TASK ITEM - In the listing below, a line holding "none -> blue toothbrush [546,468,623,527]" and a line holding "purple gift [137,231,214,328]" mark the range. Retype both exactly, with all lines between them.
==============================
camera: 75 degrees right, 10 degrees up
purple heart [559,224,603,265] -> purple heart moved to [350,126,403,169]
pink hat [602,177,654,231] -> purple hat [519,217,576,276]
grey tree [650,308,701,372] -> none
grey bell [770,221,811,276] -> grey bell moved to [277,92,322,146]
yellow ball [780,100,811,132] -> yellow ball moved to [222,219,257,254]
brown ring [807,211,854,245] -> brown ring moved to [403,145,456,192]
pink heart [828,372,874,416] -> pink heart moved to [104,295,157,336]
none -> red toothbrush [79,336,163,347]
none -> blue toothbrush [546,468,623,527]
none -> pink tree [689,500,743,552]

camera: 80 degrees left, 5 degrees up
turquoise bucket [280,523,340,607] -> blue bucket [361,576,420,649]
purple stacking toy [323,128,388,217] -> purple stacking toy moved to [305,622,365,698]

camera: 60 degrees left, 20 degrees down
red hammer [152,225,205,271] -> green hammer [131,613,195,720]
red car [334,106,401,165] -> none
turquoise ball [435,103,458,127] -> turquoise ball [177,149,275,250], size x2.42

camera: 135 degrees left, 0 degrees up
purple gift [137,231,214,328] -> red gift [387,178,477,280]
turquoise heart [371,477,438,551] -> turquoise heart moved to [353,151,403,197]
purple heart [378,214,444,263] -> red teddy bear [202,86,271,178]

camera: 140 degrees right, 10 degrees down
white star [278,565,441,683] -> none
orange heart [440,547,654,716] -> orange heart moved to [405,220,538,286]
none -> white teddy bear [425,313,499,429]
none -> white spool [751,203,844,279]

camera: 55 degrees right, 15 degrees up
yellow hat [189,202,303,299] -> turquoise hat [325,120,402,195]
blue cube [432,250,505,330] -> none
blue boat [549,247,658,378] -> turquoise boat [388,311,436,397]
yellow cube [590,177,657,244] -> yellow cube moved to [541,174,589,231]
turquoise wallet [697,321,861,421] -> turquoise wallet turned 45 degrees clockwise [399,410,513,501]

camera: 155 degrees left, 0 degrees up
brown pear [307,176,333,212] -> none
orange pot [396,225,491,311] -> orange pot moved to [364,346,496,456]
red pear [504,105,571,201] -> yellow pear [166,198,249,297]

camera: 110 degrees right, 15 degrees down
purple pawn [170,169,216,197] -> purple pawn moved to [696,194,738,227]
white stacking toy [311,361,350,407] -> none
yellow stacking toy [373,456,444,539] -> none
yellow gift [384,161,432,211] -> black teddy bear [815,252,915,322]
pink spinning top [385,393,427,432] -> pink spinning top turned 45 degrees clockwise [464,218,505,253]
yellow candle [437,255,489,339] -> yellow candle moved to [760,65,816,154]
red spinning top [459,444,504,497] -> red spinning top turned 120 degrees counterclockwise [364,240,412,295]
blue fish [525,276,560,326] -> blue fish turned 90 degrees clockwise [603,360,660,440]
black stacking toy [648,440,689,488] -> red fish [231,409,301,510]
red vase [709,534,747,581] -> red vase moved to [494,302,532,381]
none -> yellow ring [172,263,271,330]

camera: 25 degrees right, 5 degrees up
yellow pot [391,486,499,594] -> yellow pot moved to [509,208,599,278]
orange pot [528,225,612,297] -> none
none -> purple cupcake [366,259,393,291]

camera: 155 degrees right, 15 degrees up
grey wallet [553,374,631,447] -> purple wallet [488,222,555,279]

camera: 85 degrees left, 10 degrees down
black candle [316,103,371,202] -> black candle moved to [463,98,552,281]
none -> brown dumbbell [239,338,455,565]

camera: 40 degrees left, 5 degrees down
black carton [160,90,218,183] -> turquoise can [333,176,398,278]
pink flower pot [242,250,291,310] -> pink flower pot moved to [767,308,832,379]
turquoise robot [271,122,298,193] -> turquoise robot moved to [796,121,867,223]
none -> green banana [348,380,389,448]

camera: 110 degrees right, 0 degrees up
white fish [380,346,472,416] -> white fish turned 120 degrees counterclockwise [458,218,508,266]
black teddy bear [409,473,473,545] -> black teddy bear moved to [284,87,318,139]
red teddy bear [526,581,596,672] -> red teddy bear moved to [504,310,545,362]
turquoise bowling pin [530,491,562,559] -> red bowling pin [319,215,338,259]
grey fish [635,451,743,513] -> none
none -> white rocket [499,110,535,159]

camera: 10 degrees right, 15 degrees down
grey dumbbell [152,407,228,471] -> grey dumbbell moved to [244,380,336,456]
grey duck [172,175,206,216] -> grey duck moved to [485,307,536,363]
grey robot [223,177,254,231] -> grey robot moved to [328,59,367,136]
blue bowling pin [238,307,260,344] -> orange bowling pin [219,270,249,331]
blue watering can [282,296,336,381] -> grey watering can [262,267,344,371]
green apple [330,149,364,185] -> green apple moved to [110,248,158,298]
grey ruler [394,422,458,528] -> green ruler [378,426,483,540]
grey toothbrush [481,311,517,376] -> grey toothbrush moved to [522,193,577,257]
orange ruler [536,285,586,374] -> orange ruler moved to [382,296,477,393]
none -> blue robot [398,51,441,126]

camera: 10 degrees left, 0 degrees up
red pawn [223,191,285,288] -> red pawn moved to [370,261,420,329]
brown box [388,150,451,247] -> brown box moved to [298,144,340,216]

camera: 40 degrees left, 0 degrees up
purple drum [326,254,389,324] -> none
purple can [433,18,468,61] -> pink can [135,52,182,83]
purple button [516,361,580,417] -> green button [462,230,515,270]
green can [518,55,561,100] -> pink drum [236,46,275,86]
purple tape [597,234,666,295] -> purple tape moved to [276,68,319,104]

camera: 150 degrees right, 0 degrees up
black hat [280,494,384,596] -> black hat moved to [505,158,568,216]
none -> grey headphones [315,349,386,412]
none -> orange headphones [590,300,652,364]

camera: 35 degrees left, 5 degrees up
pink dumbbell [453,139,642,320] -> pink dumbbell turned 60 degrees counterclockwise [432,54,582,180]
==============================
EXERCISE OUTPUT -
none -> blue toothbrush [546,468,623,527]
none -> pink tree [689,500,743,552]

camera: 80 degrees left, 5 degrees up
turquoise bucket [280,523,340,607] -> blue bucket [361,576,420,649]
purple stacking toy [323,128,388,217] -> purple stacking toy moved to [305,622,365,698]

camera: 60 degrees left, 20 degrees down
red hammer [152,225,205,271] -> green hammer [131,613,195,720]
red car [334,106,401,165] -> none
turquoise ball [435,103,458,127] -> turquoise ball [177,149,275,250], size x2.42

camera: 135 degrees left, 0 degrees up
purple gift [137,231,214,328] -> red gift [387,178,477,280]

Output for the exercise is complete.